Tally the lines below that contain the word "board", then give the tally alone.

--- WORKING DATA Enclosed Below ---

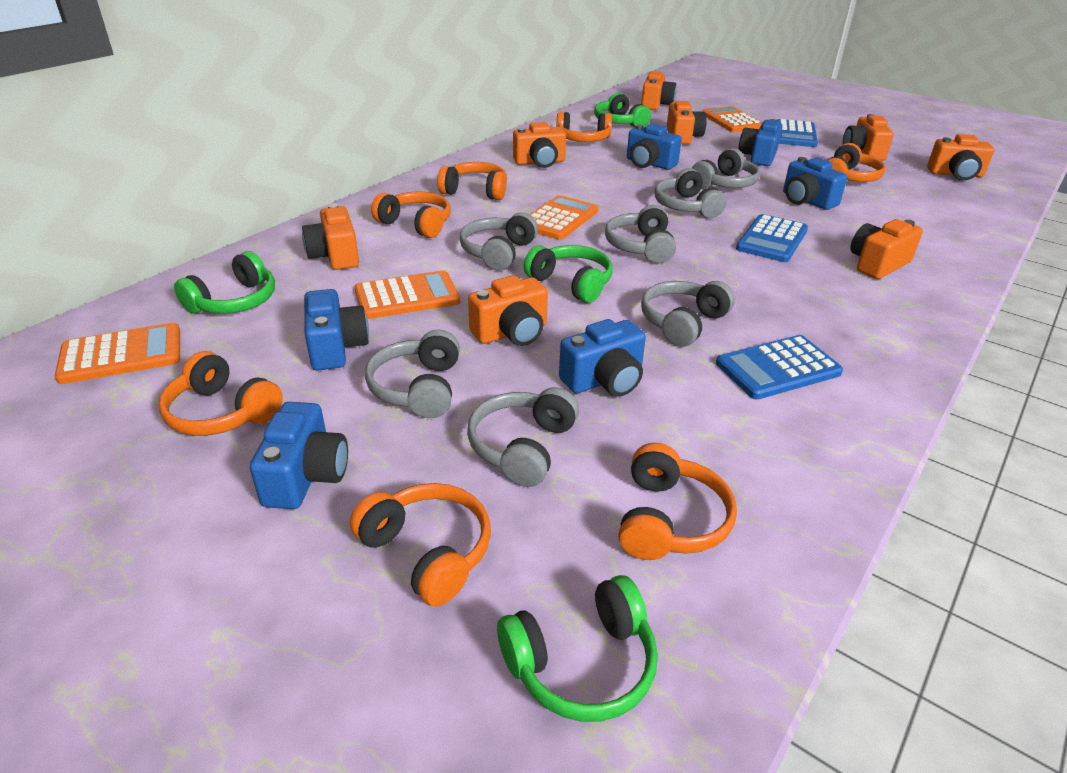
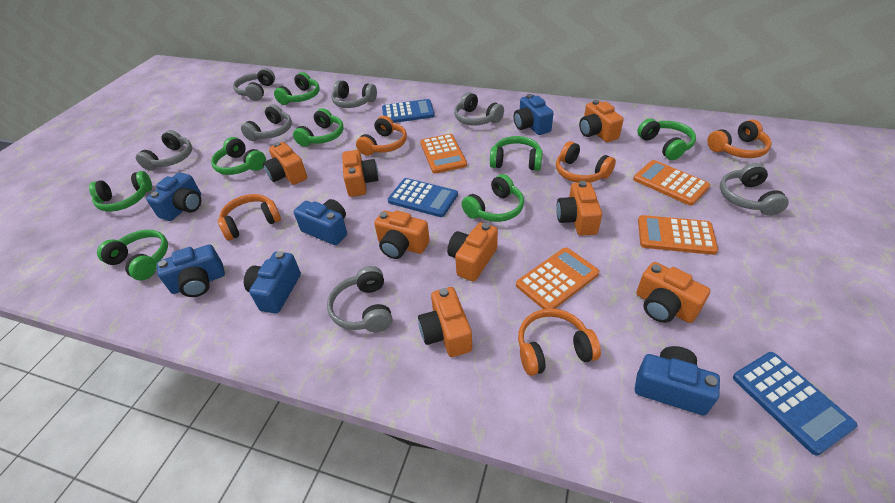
green headphones: 4 -> 8
orange headphones: 7 -> 5

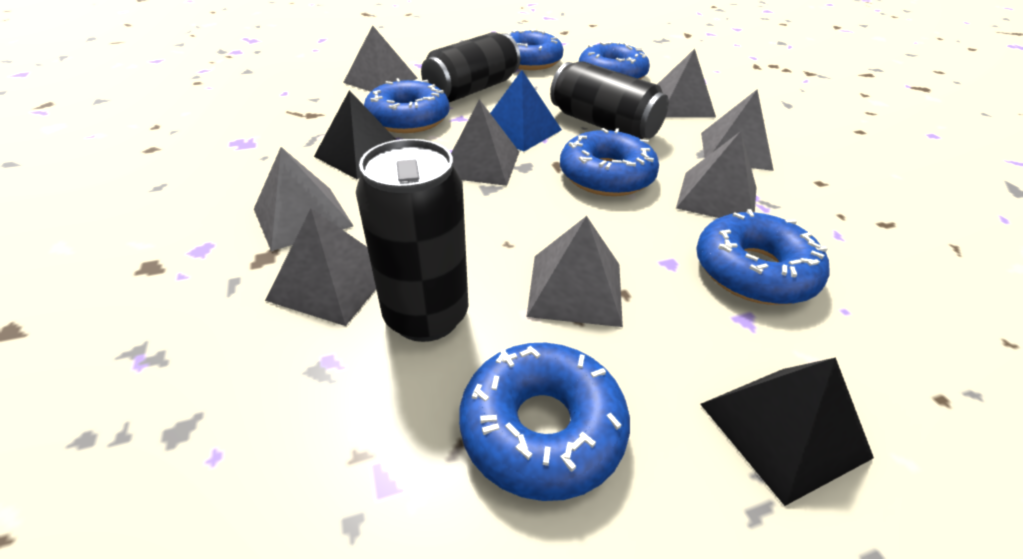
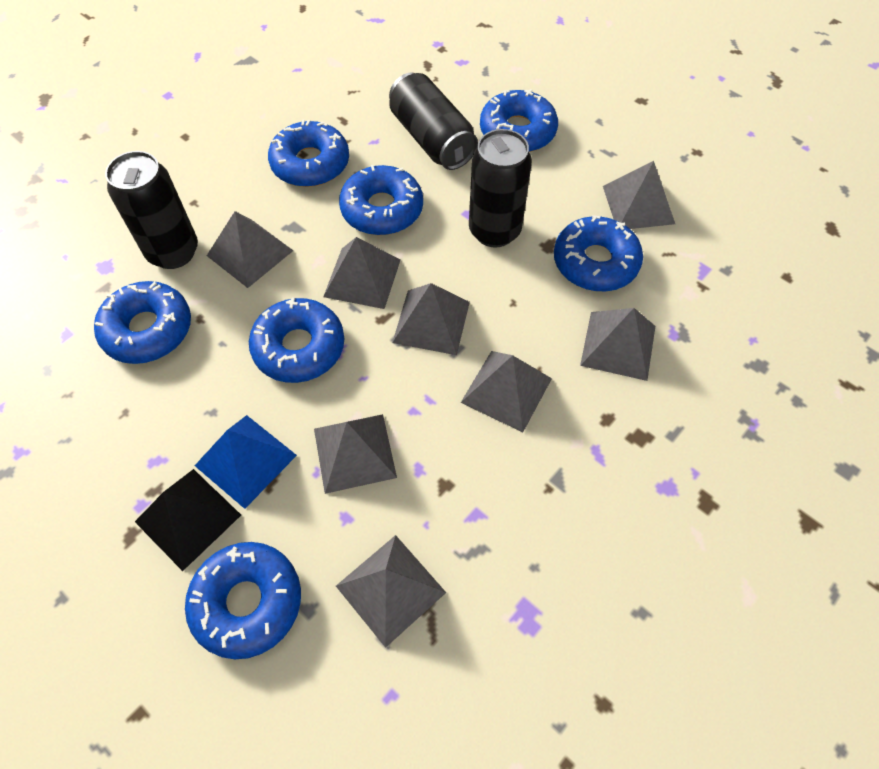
black pyramid: 2 -> 1
blue donut: 6 -> 7

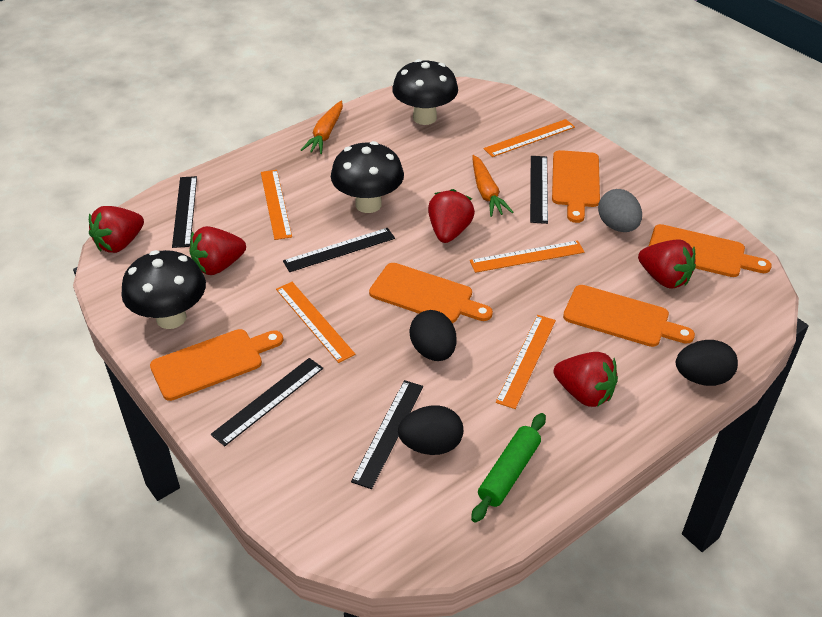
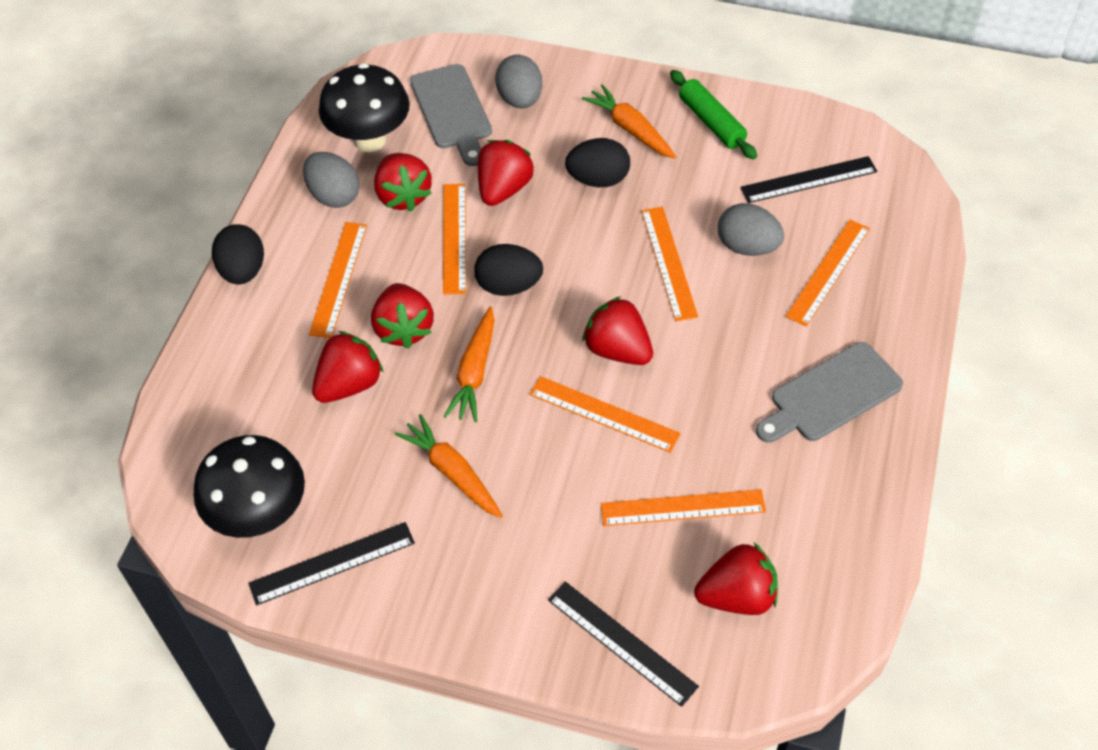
black mushroom: 3 -> 2
black ruler: 5 -> 3
grey cutting board: 0 -> 2
grey egg: 1 -> 3
orange carrot: 2 -> 3
orange cutting board: 5 -> 0
orange ruler: 5 -> 6
red strawberry: 5 -> 6

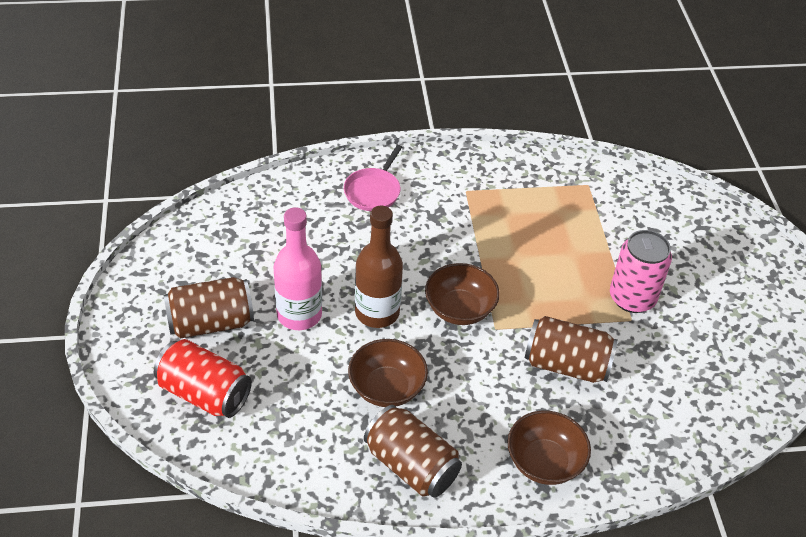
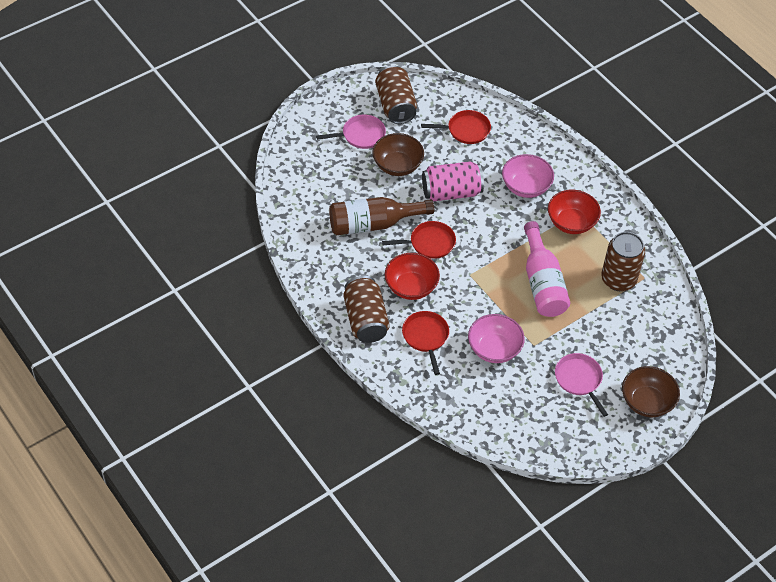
brown bowl: 3 -> 2
pink bowl: 0 -> 2
pink pan: 1 -> 2
red bowl: 0 -> 2
red can: 1 -> 0
red pan: 0 -> 3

--- End of Enclosed WORKING DATA ---

◆ WORKED SOLUTION ◆
2